**WHAT THE TASK REQUIRES:**
Give back the entries verbatim.

───── RECORDS

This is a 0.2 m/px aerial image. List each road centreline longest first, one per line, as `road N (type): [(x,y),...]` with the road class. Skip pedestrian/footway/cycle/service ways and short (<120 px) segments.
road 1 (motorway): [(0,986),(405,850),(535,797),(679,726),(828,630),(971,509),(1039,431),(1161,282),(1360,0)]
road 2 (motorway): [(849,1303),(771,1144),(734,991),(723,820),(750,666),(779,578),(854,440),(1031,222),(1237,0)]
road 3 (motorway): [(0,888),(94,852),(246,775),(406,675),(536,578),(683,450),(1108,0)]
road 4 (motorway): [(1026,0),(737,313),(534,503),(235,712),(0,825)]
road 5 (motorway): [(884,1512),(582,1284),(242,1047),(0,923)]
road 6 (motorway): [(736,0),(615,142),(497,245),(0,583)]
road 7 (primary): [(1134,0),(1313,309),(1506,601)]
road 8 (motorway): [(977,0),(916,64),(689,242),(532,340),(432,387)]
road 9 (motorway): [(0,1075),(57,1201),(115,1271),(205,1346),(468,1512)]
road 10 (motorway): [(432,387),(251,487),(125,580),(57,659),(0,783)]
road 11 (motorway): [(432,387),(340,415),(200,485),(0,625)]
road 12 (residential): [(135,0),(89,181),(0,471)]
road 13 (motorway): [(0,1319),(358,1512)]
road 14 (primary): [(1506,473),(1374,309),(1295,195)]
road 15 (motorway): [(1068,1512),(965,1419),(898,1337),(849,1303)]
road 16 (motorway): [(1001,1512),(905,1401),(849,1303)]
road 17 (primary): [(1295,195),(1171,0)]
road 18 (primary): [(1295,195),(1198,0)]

──────────

**WRITTEN RESPONSE:**
This is a 0.2 m/px aerial image. List each road centreline longest first, one per line, as `road N (type): [(x,y),...]` with the road class. Skip pedestrian/footway/cycle/service ways and short (<120 px) segments.
road 1 (motorway): [(0,986),(405,850),(535,797),(679,726),(828,630),(971,509),(1039,431),(1161,282),(1360,0)]
road 2 (motorway): [(849,1303),(771,1144),(734,991),(723,820),(750,666),(779,578),(854,440),(1031,222),(1237,0)]
road 3 (motorway): [(0,888),(94,852),(246,775),(406,675),(536,578),(683,450),(1108,0)]
road 4 (motorway): [(1026,0),(737,313),(534,503),(235,712),(0,825)]
road 5 (motorway): [(884,1512),(582,1284),(242,1047),(0,923)]
road 6 (motorway): [(736,0),(615,142),(497,245),(0,583)]
road 7 (primary): [(1134,0),(1313,309),(1506,601)]
road 8 (motorway): [(977,0),(916,64),(689,242),(532,340),(432,387)]
road 9 (motorway): [(0,1075),(57,1201),(115,1271),(205,1346),(468,1512)]
road 10 (motorway): [(432,387),(251,487),(125,580),(57,659),(0,783)]
road 11 (motorway): [(432,387),(340,415),(200,485),(0,625)]
road 12 (residential): [(135,0),(89,181),(0,471)]
road 13 (motorway): [(0,1319),(358,1512)]
road 14 (primary): [(1506,473),(1374,309),(1295,195)]
road 15 (motorway): [(1068,1512),(965,1419),(898,1337),(849,1303)]
road 16 (motorway): [(1001,1512),(905,1401),(849,1303)]
road 17 (primary): [(1295,195),(1171,0)]
road 18 (primary): [(1295,195),(1198,0)]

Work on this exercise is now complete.